WHAT IS BEING ASKED
All that should come back is the lines of the data below from the one containing "Update Error: [203,735,488,900]" to the one containing "Travro 960: [106,691,131,716]", inclusive, exactly as they stand.

PROVIDED RECORDS
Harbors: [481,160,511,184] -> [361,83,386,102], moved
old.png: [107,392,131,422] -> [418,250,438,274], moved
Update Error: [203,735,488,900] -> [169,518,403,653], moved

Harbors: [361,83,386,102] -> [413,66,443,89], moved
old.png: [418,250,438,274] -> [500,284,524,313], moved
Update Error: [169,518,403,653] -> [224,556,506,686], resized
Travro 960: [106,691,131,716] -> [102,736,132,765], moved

---

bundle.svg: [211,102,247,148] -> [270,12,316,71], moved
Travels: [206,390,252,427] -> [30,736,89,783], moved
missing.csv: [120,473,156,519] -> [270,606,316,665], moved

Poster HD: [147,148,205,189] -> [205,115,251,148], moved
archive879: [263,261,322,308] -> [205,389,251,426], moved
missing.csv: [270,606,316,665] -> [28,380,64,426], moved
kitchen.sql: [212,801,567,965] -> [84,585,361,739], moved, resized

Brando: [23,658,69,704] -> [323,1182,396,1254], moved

EXERCISE SOLUTION
Update Error: [203,735,488,900] -> [169,518,403,653], moved

Harbors: [361,83,386,102] -> [413,66,443,89], moved
old.png: [418,250,438,274] -> [500,284,524,313], moved
Update Error: [169,518,403,653] -> [224,556,506,686], resized
Travro 960: [106,691,131,716] -> [102,736,132,765], moved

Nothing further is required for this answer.